Information provided section start

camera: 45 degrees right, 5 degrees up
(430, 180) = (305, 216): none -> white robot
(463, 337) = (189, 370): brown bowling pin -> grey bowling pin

Information provided section end

Assignment:
A verbatim version of the complete listing above is to be returned.

Output for this exercise:
camera: 45 degrees right, 5 degrees up
(430, 180) = (305, 216): none -> white robot
(463, 337) = (189, 370): brown bowling pin -> grey bowling pin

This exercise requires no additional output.